Itemized modification records
★ ★ ★ ★ ★

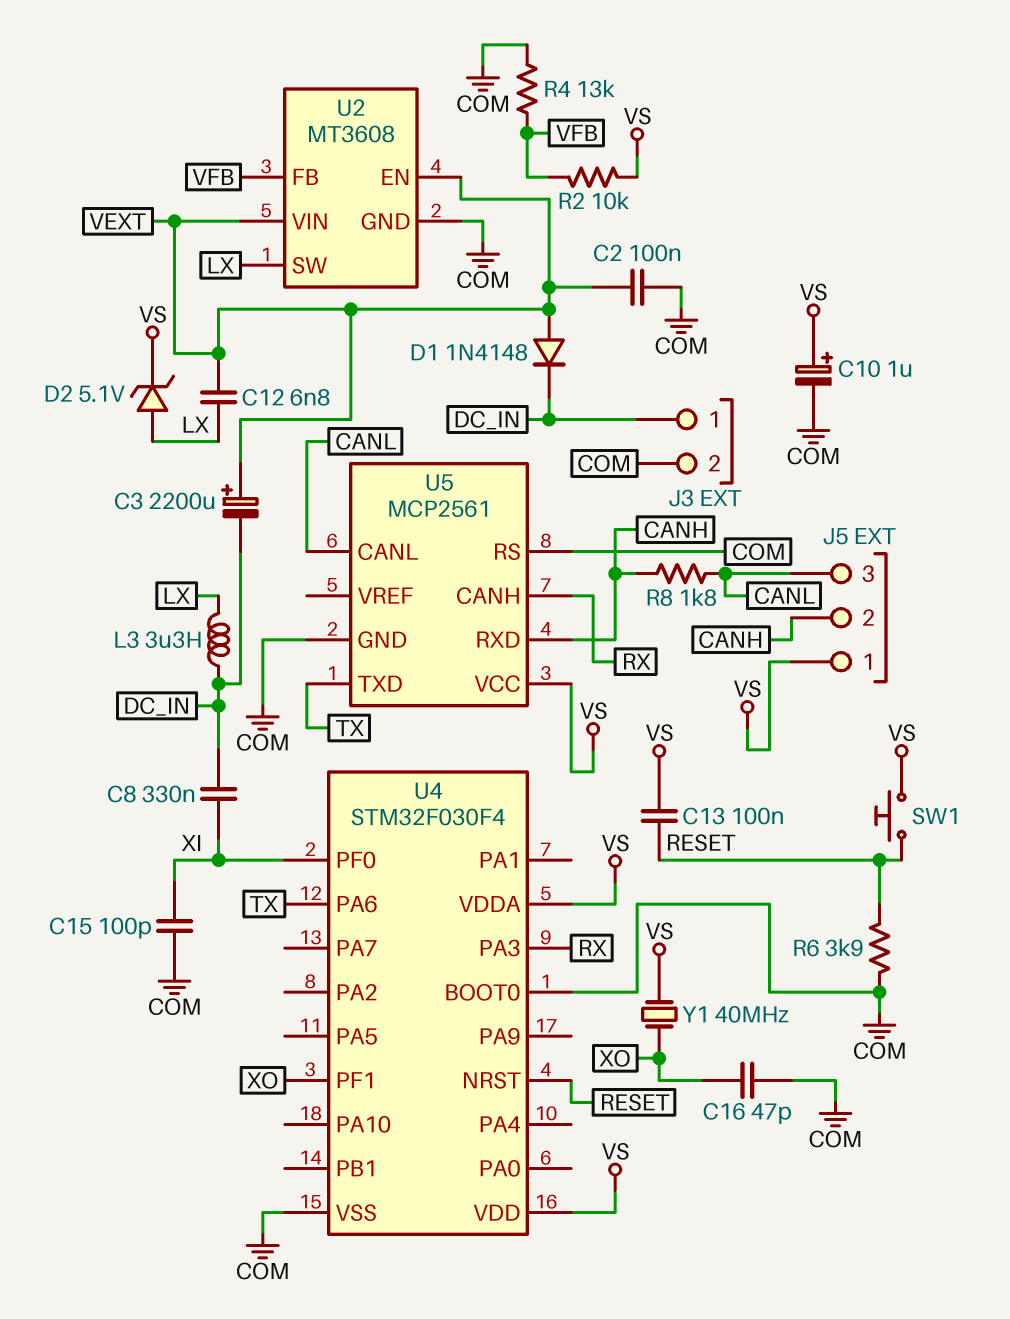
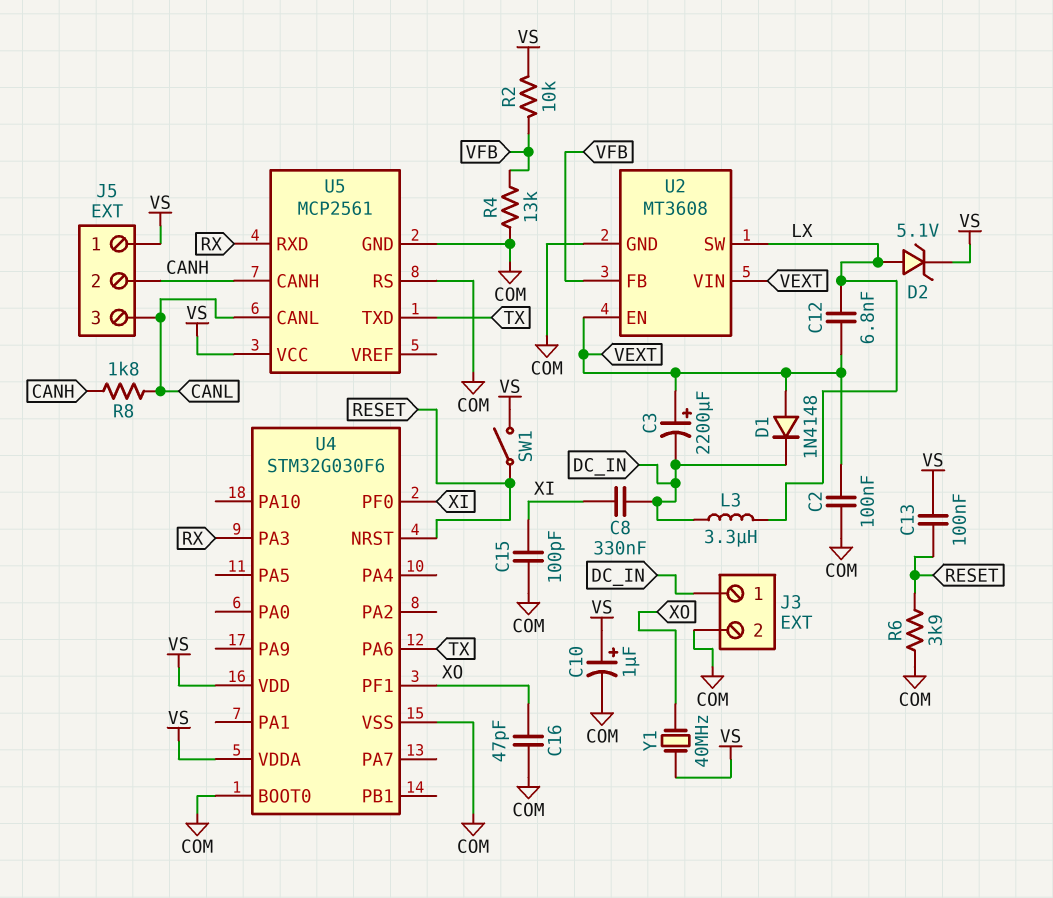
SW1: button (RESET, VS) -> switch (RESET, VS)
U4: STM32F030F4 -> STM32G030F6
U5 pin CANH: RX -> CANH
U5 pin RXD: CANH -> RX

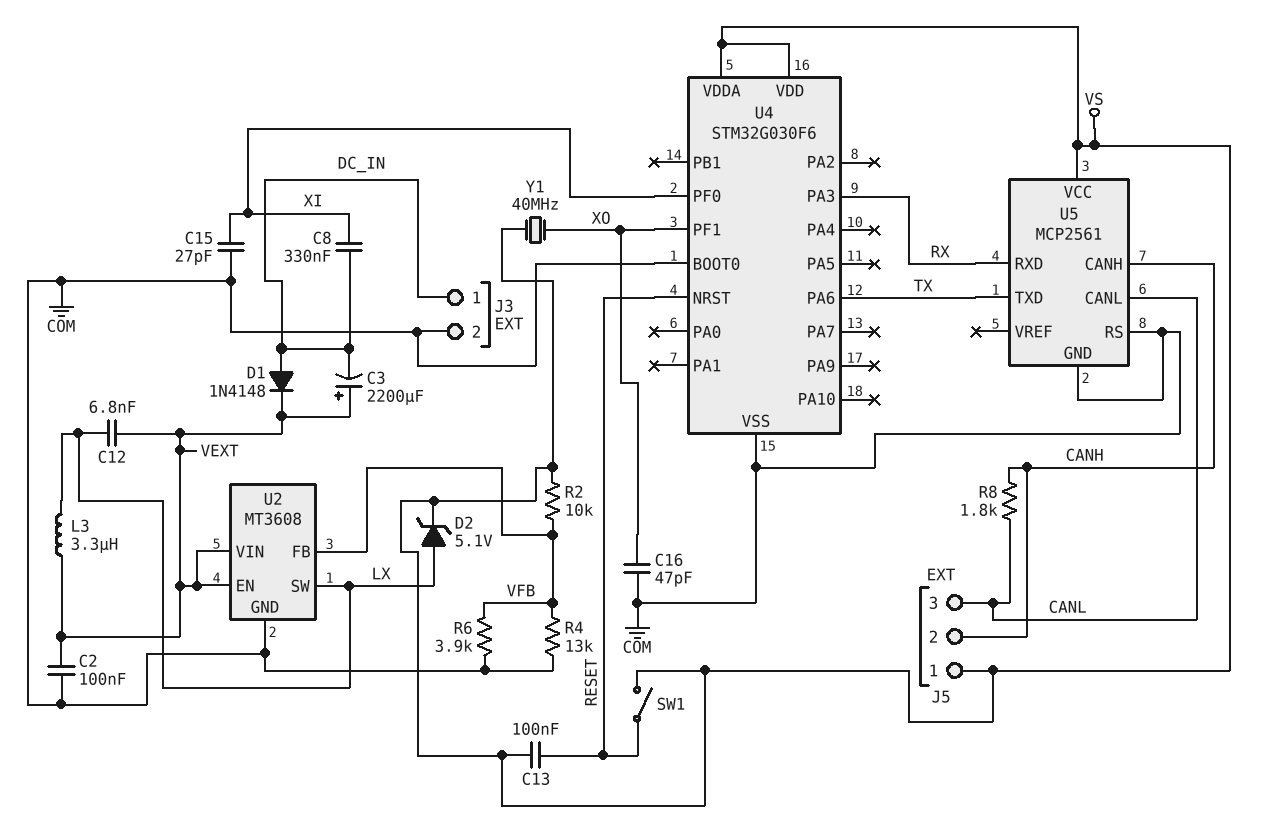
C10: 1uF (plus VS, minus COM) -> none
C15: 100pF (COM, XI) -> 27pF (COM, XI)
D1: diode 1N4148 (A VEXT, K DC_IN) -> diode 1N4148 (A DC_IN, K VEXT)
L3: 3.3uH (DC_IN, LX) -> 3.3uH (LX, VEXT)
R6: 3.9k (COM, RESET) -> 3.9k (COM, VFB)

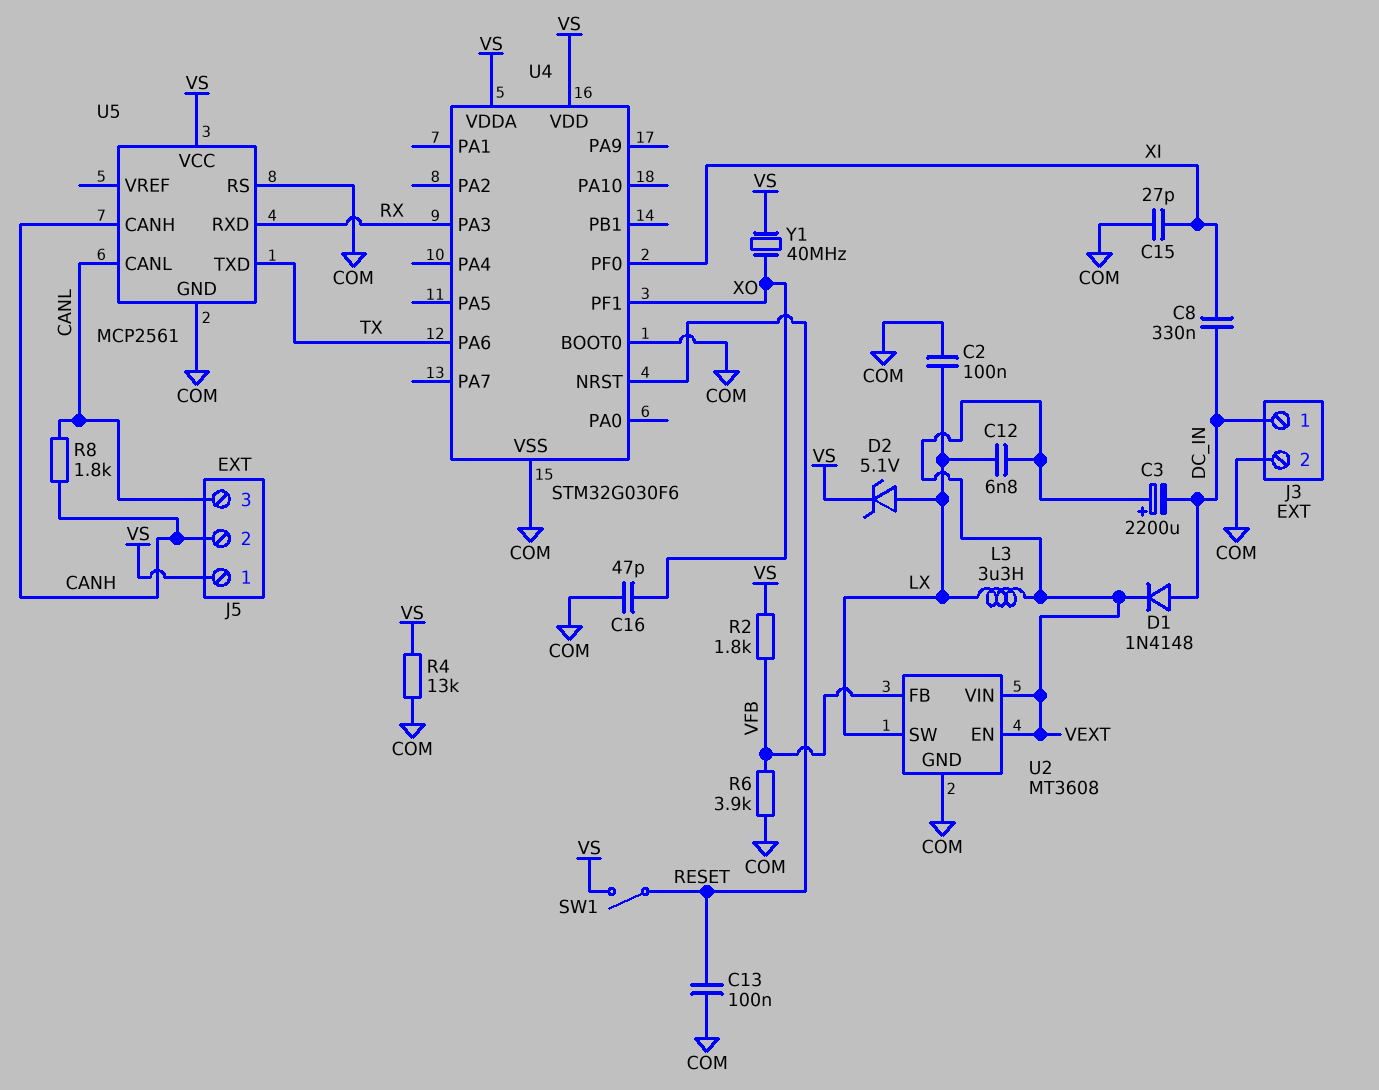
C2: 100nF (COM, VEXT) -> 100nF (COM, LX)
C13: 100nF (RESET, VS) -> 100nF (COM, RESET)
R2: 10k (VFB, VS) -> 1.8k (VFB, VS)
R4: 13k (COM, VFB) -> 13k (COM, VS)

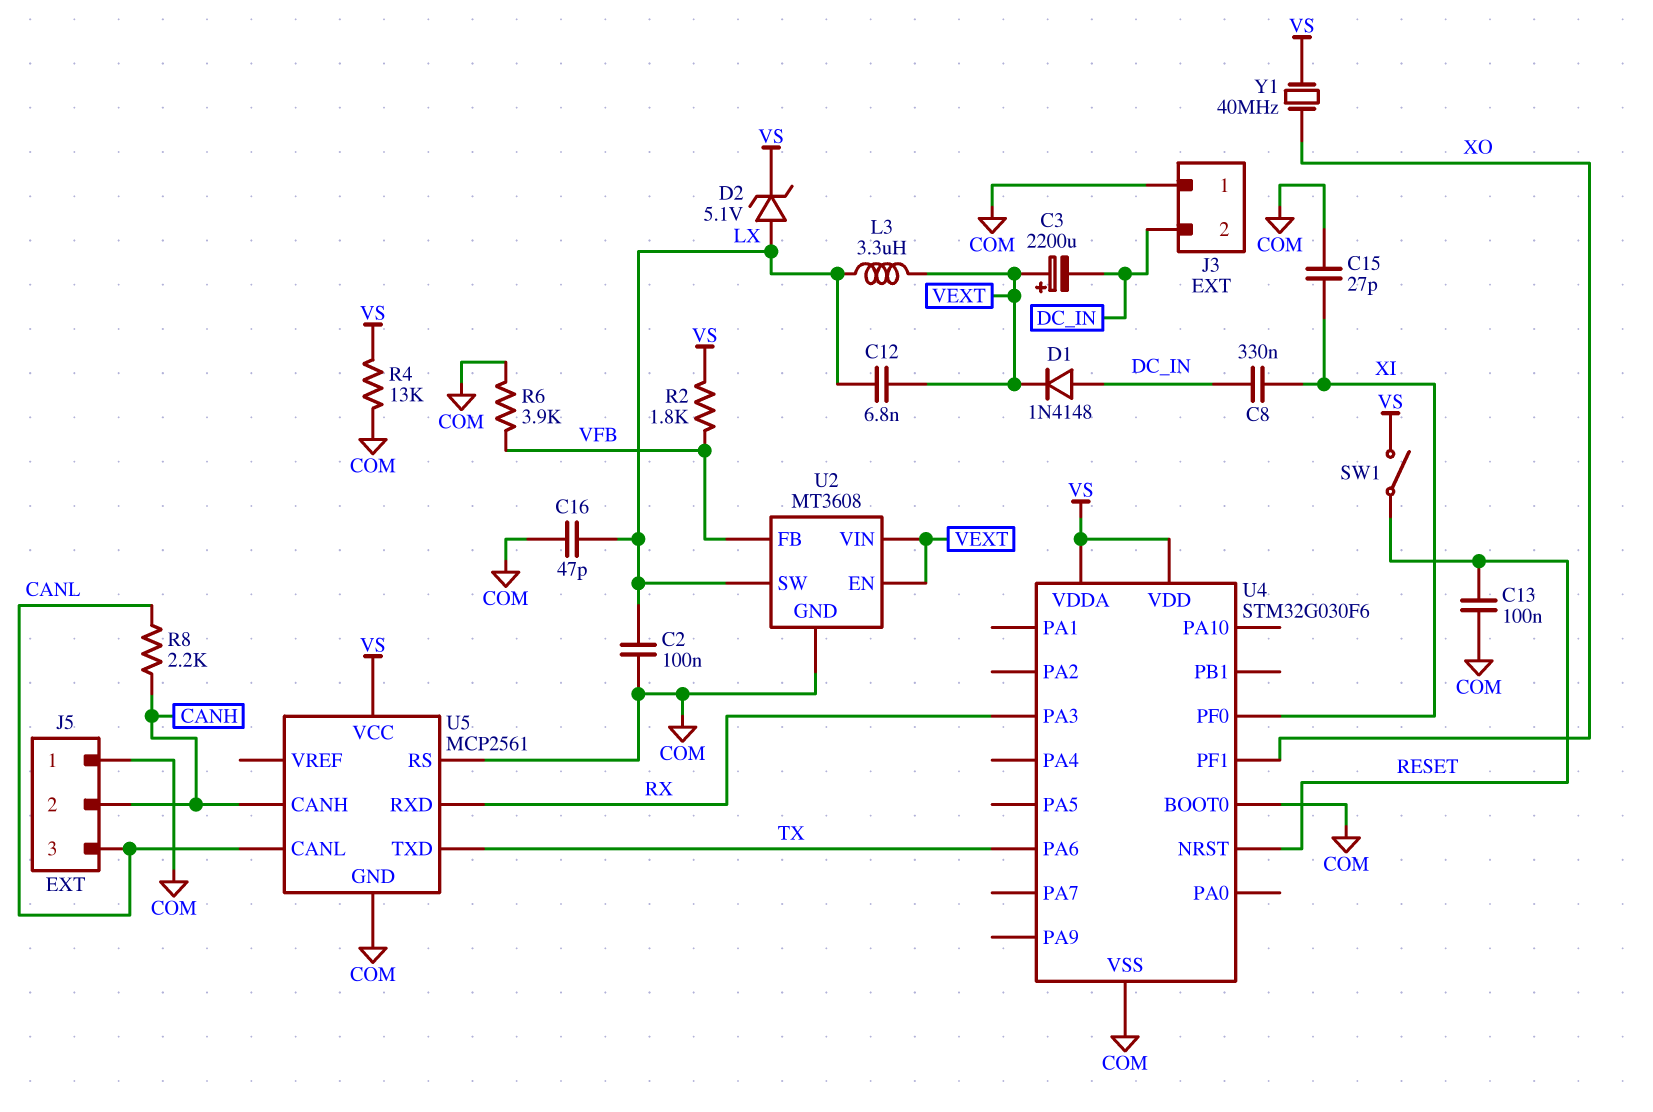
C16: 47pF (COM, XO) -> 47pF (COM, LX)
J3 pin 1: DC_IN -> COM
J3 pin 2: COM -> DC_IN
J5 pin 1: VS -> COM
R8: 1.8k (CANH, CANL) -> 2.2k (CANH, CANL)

★ ★ ★ ★ ★

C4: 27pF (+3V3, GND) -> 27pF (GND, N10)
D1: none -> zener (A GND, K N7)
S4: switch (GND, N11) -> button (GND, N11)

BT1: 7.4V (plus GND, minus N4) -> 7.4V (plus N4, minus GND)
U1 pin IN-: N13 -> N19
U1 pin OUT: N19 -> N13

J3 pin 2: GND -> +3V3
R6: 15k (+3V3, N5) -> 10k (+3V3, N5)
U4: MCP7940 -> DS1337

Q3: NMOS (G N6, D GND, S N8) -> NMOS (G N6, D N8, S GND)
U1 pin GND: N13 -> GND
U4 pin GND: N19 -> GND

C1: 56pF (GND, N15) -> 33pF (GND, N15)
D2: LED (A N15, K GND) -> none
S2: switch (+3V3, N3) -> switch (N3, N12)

★ ★ ★ ★ ★

**ABOUT THIS TASK**
Repeat, without pictures, exactly the lines of the data above from the one containing "C15: 100pF (COM, XI) -> 27pF (COM, XI)" through the one containing "R8: 1.8k (CANH, CANL) -> 2.2k (CANH, CANL)", including both and adding nothing.

**TASK RESULT**
C15: 100pF (COM, XI) -> 27pF (COM, XI)
D1: diode 1N4148 (A VEXT, K DC_IN) -> diode 1N4148 (A DC_IN, K VEXT)
L3: 3.3uH (DC_IN, LX) -> 3.3uH (LX, VEXT)
R6: 3.9k (COM, RESET) -> 3.9k (COM, VFB)

C2: 100nF (COM, VEXT) -> 100nF (COM, LX)
C13: 100nF (RESET, VS) -> 100nF (COM, RESET)
R2: 10k (VFB, VS) -> 1.8k (VFB, VS)
R4: 13k (COM, VFB) -> 13k (COM, VS)

C16: 47pF (COM, XO) -> 47pF (COM, LX)
J3 pin 1: DC_IN -> COM
J3 pin 2: COM -> DC_IN
J5 pin 1: VS -> COM
R8: 1.8k (CANH, CANL) -> 2.2k (CANH, CANL)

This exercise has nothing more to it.